### Your instructions
Each line below with the word "golden" needs to be copied.

### Data in this exercise
......
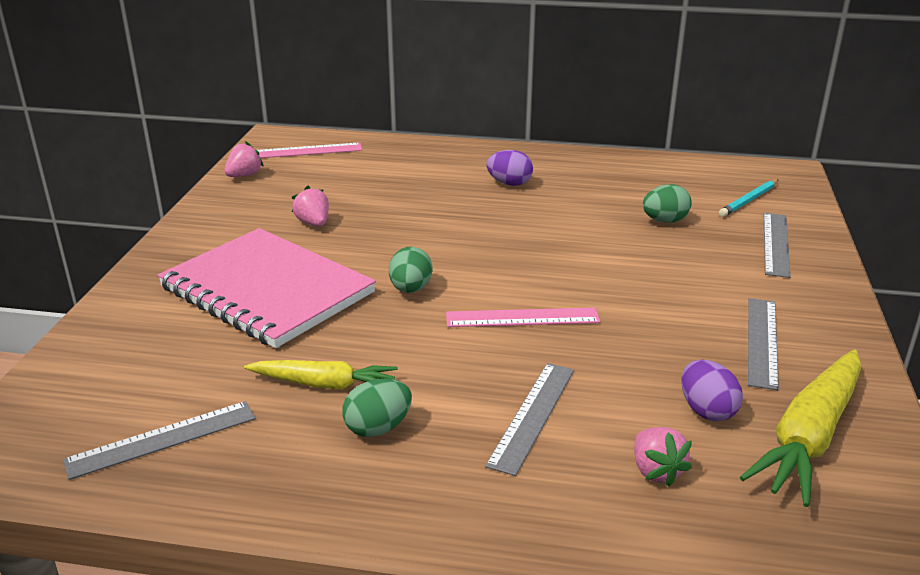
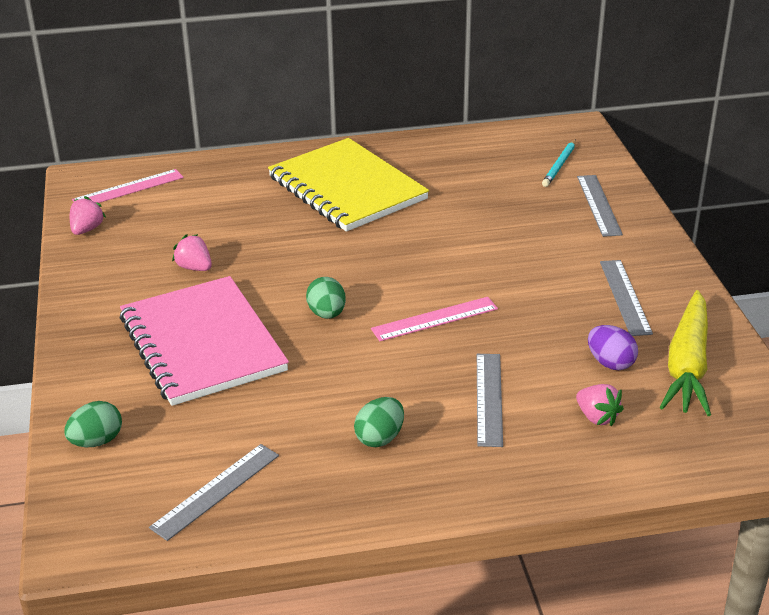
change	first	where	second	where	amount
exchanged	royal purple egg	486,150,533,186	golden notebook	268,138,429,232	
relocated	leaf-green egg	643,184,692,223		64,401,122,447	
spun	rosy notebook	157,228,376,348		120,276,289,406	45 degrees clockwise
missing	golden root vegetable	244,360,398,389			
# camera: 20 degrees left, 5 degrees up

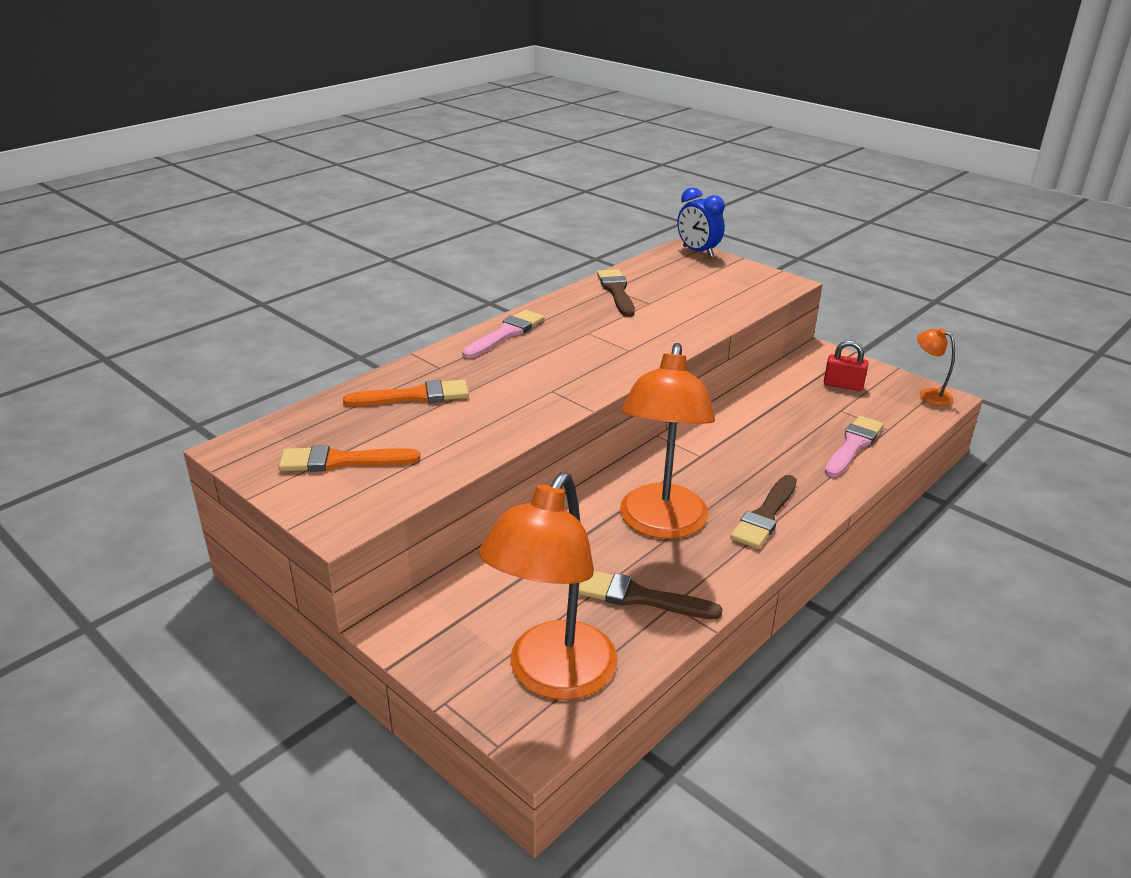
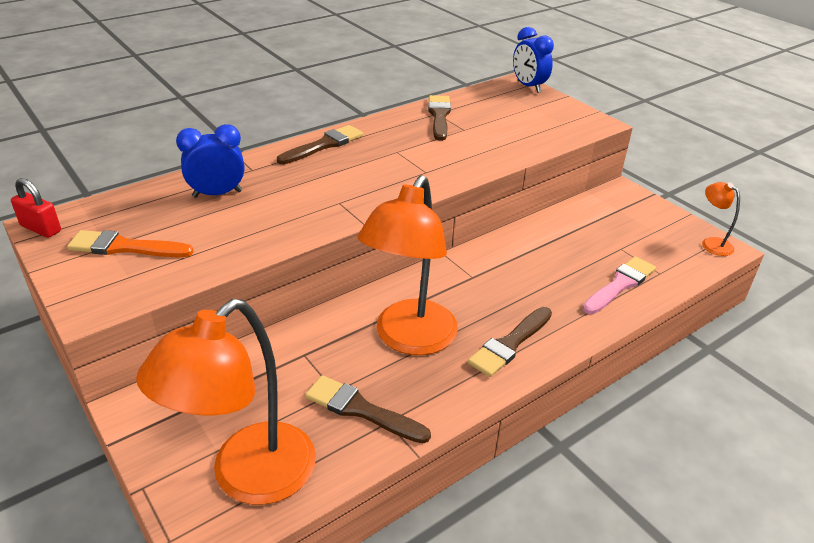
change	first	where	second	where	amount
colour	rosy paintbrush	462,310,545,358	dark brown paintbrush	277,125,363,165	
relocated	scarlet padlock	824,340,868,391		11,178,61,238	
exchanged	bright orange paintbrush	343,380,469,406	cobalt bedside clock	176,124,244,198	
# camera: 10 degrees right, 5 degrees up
......
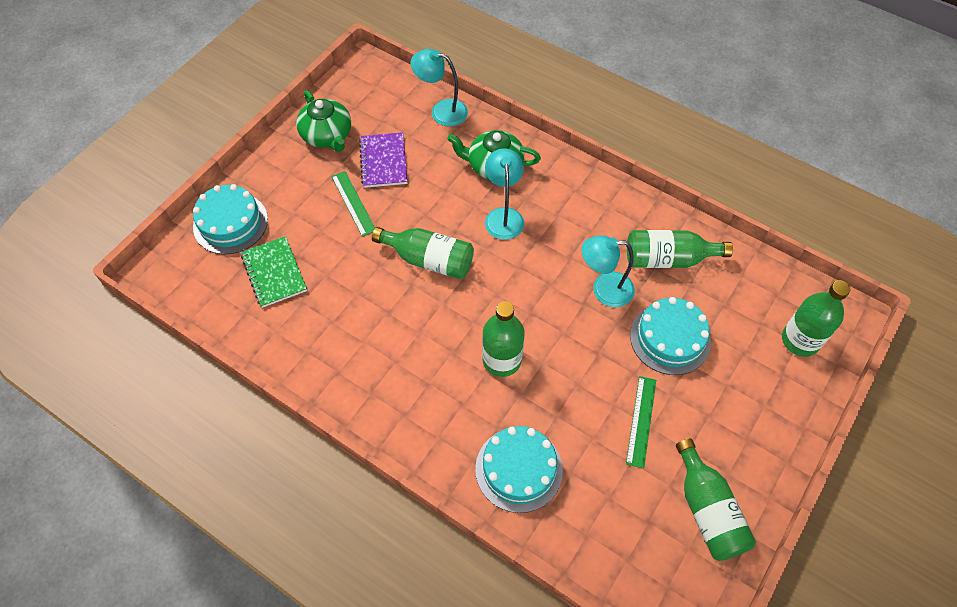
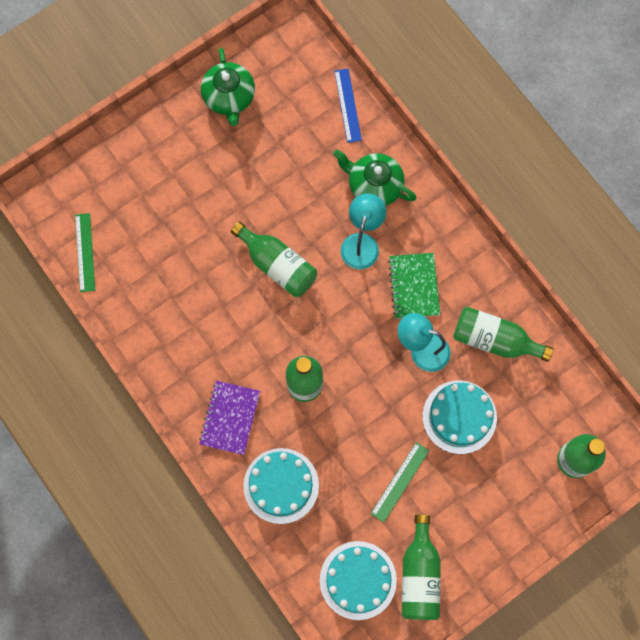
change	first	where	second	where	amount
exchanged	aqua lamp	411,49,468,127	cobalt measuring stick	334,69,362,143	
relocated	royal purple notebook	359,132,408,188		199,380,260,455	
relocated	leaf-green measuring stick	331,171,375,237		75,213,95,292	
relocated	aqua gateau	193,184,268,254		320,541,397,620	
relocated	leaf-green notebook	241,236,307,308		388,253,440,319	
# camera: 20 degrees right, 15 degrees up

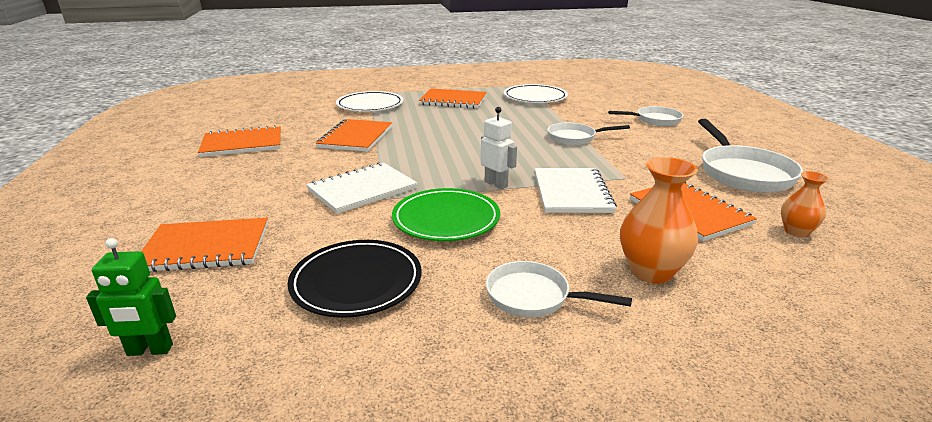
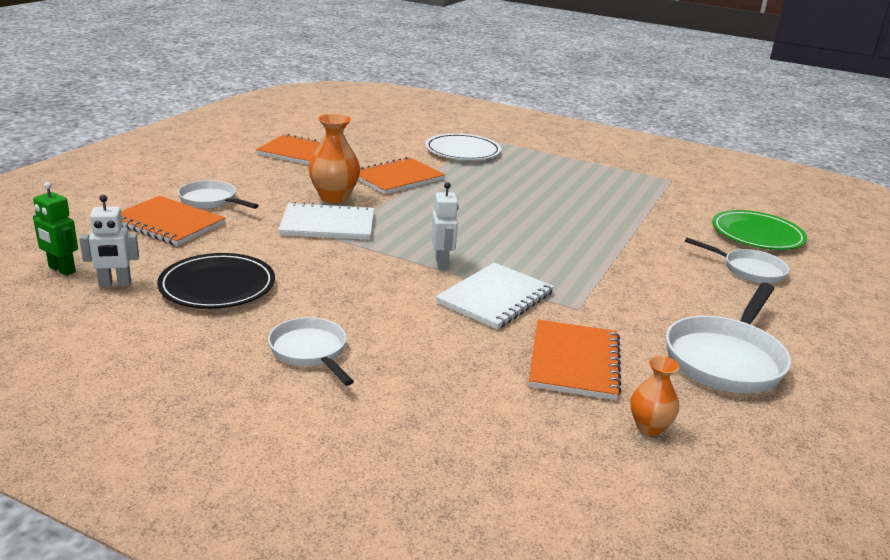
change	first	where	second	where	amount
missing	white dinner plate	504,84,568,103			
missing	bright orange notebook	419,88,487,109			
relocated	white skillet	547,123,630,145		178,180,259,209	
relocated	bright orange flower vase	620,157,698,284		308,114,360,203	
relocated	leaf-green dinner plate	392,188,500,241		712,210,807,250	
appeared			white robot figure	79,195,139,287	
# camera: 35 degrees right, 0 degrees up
......
### Written answer
exchanged	royal purple egg	486,150,533,186	golden notebook	268,138,429,232	
missing	golden root vegetable	244,360,398,389			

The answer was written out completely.